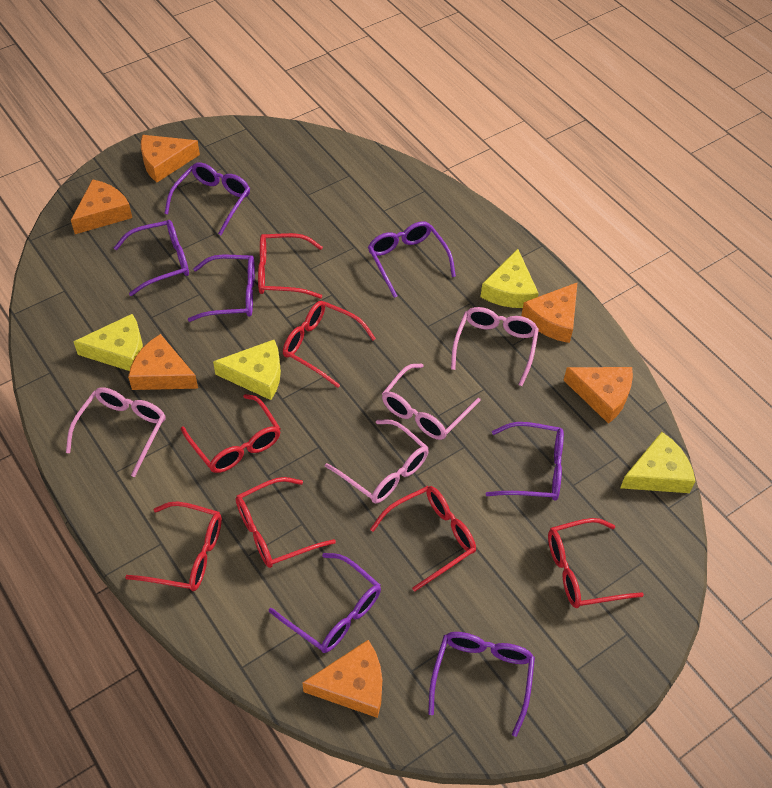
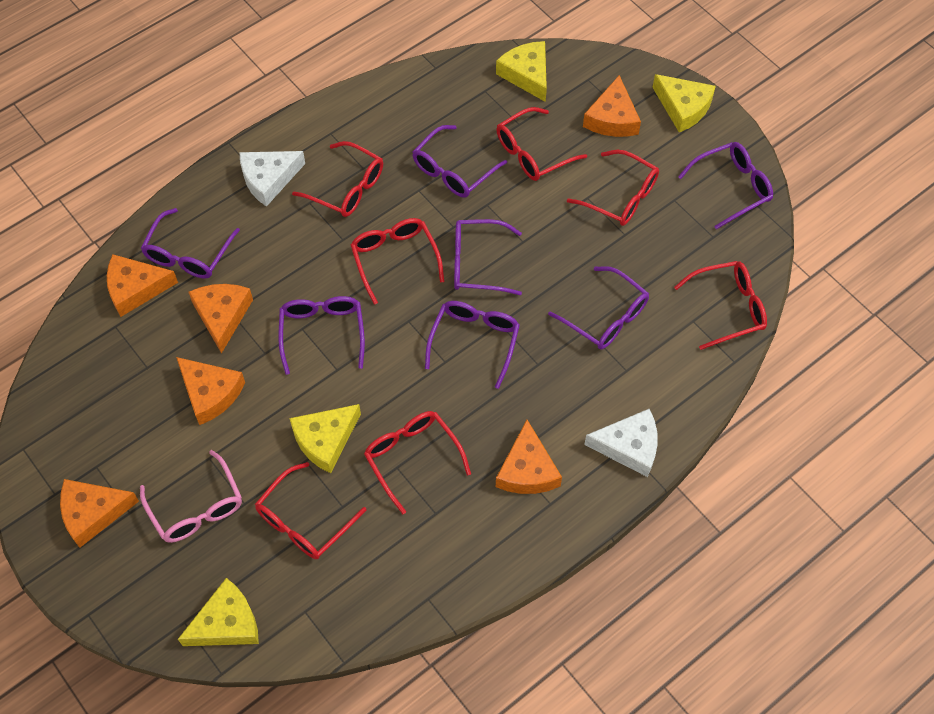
pink glasses: 4 -> 1
white cheese: 0 -> 2

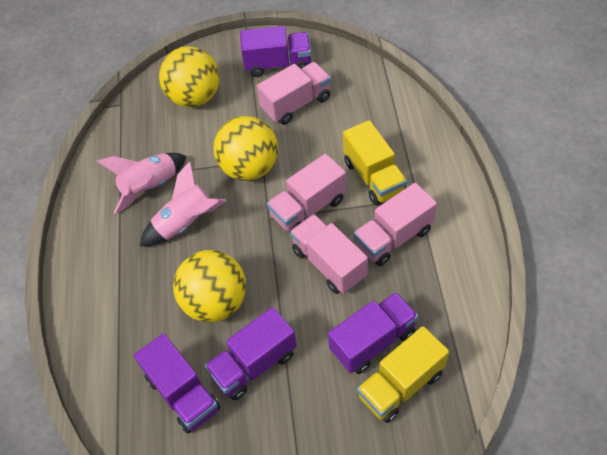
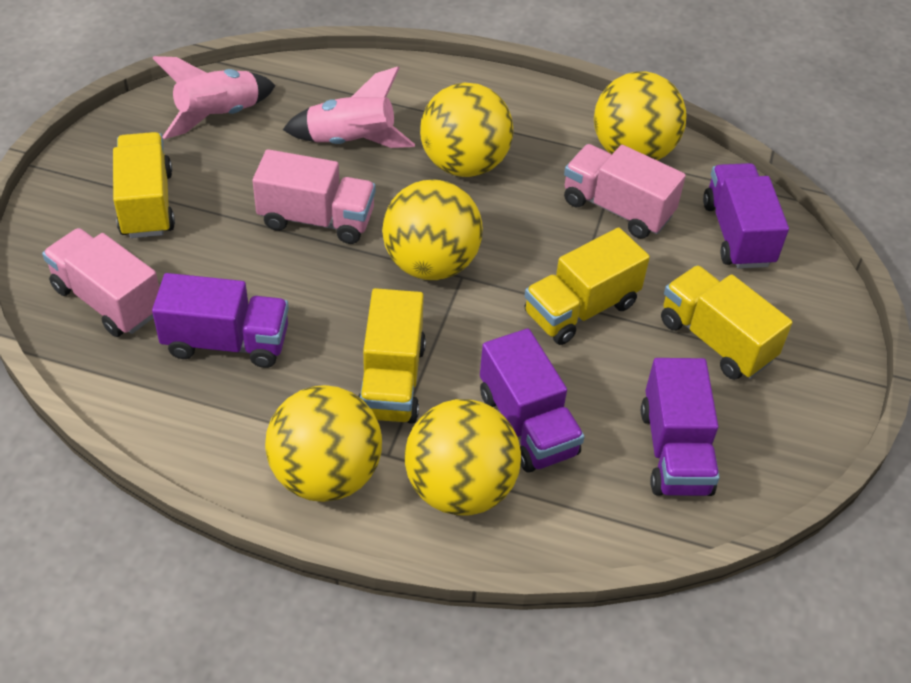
pink truck: 4 -> 3
yellow ball: 3 -> 5
yellow truck: 2 -> 4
____________________
WHAT TO WORK ON » The whole listing should be restated word for word, with no pictures.

EXERCISE ANSWER »
pink glasses: 4 -> 1
white cheese: 0 -> 2

pink truck: 4 -> 3
yellow ball: 3 -> 5
yellow truck: 2 -> 4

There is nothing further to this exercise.